--- SUPPLIED RECORDS ---
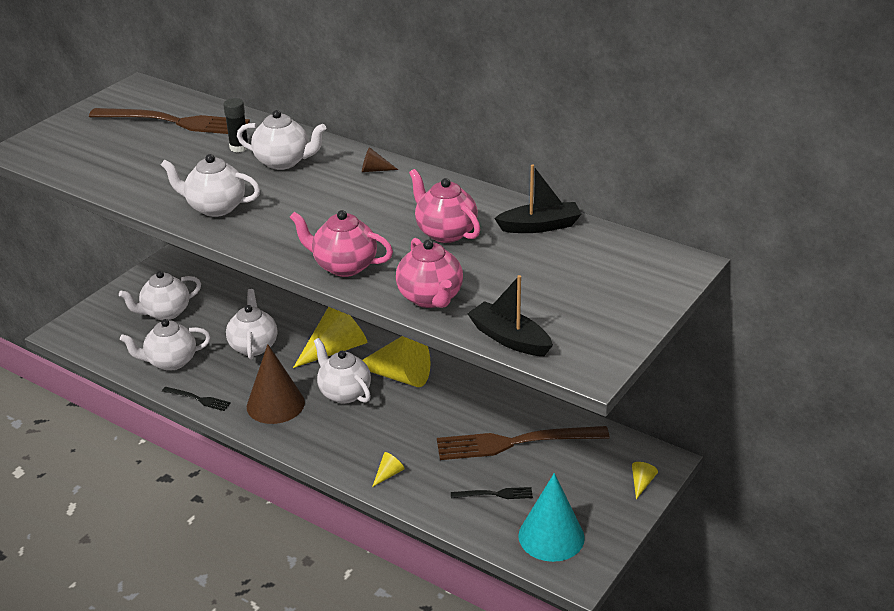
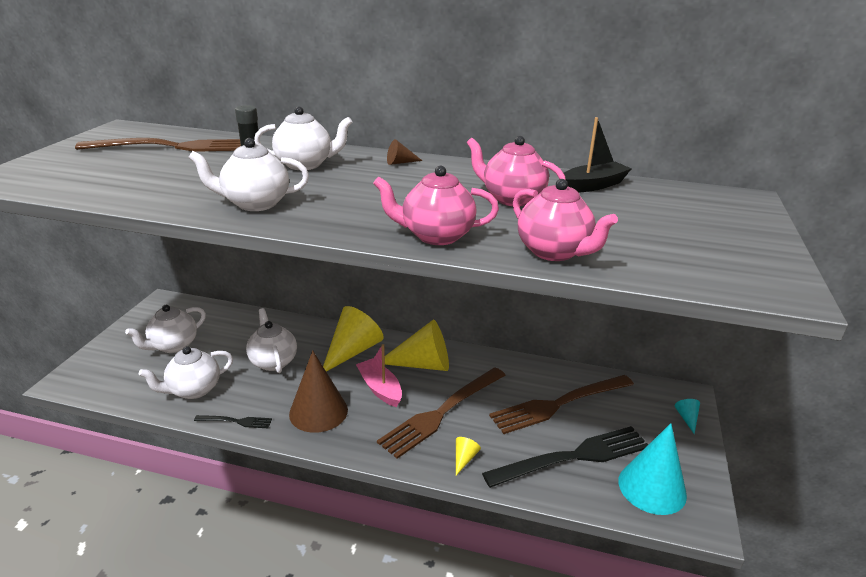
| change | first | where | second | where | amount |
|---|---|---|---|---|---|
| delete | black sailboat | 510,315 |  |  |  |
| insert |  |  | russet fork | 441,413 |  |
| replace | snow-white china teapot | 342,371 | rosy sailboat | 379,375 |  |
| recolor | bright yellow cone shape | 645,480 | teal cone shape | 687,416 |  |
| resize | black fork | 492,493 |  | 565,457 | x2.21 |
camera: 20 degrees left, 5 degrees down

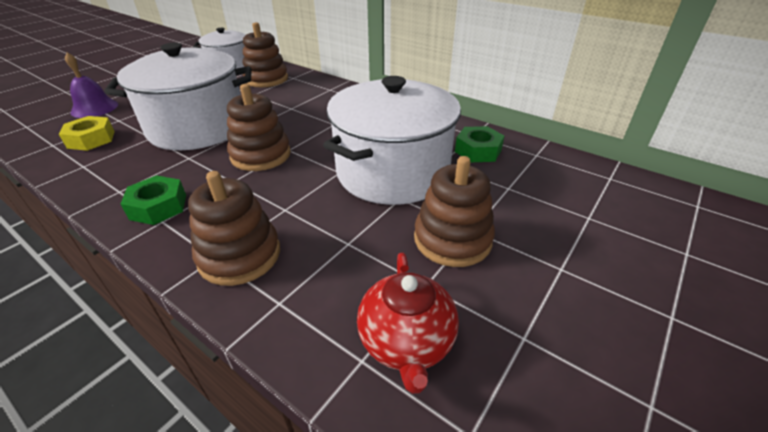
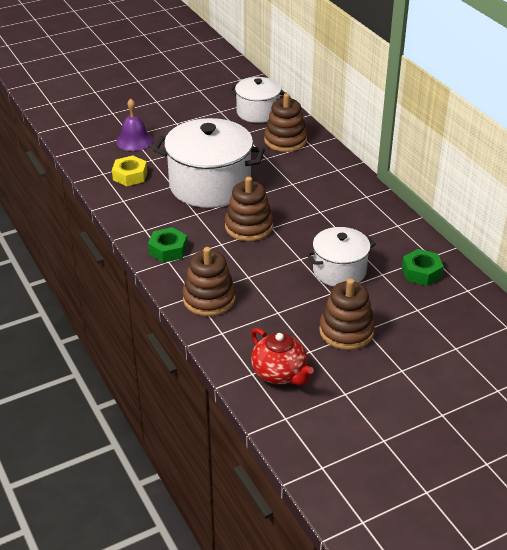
| change | first | where | second | where | amount |
|---|---|---|---|---|---|
| rotate | red china teapot | 408,323 |  | 282,357 | 60 degrees counterclockwise |
| resize | snow-white stockpot | 392,140 |  | 341,257 | x0.59 |
camera: 25 degrees right, 0 degrees up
---
**THE TASK:**
Instruction for this listing: copy it exactly, but leave the images behind.

**TASK ANSWER:**
| change | first | where | second | where | amount |
|---|---|---|---|---|---|
| delete | black sailboat | 510,315 |  |  |  |
| insert |  |  | russet fork | 441,413 |  |
| replace | snow-white china teapot | 342,371 | rosy sailboat | 379,375 |  |
| recolor | bright yellow cone shape | 645,480 | teal cone shape | 687,416 |  |
| resize | black fork | 492,493 |  | 565,457 | x2.21 |
camera: 20 degrees left, 5 degrees down

| change | first | where | second | where | amount |
|---|---|---|---|---|---|
| rotate | red china teapot | 408,323 |  | 282,357 | 60 degrees counterclockwise |
| resize | snow-white stockpot | 392,140 |  | 341,257 | x0.59 |
camera: 25 degrees right, 0 degrees up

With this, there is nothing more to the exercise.